(Scene comparison data)
· · · · · · ·

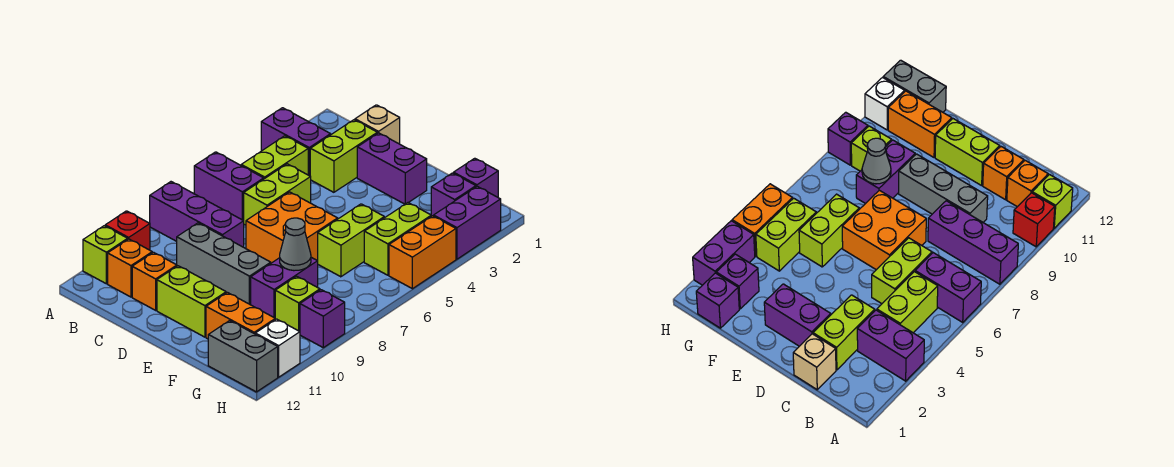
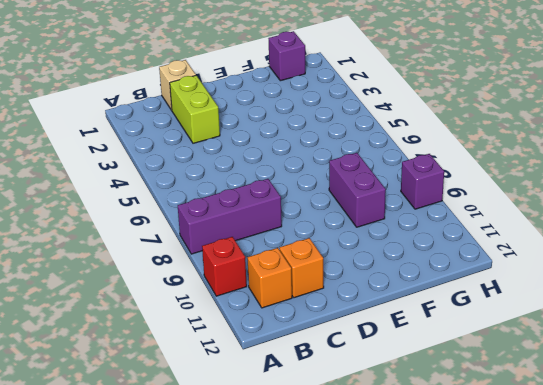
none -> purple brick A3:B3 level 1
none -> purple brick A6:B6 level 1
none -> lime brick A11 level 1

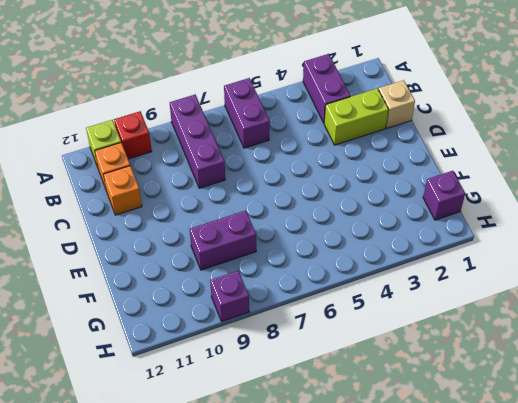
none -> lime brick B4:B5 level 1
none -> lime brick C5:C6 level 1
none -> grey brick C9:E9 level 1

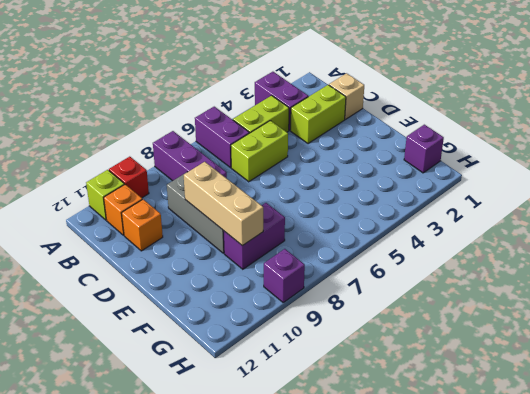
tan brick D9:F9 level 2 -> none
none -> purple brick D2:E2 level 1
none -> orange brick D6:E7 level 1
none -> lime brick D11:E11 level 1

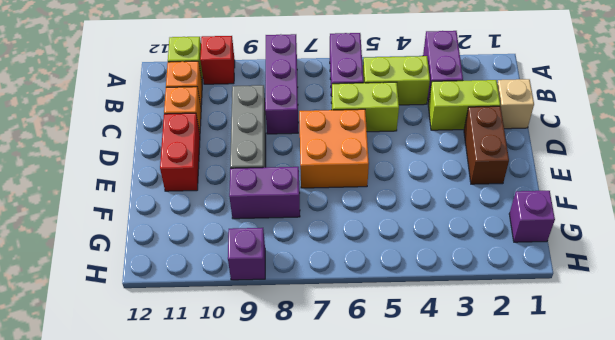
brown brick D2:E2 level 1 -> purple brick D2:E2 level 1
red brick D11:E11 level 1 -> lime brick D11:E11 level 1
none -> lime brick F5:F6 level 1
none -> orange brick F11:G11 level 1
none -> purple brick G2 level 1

· · · · · · ·

## TASK REQUIREMENTS:
Return each of the lines exactly as they appear above, with no images.

## RESPONSE AREA:
none -> purple brick A3:B3 level 1
none -> purple brick A6:B6 level 1
none -> lime brick A11 level 1

none -> lime brick B4:B5 level 1
none -> lime brick C5:C6 level 1
none -> grey brick C9:E9 level 1

tan brick D9:F9 level 2 -> none
none -> purple brick D2:E2 level 1
none -> orange brick D6:E7 level 1
none -> lime brick D11:E11 level 1

brown brick D2:E2 level 1 -> purple brick D2:E2 level 1
red brick D11:E11 level 1 -> lime brick D11:E11 level 1
none -> lime brick F5:F6 level 1
none -> orange brick F11:G11 level 1
none -> purple brick G2 level 1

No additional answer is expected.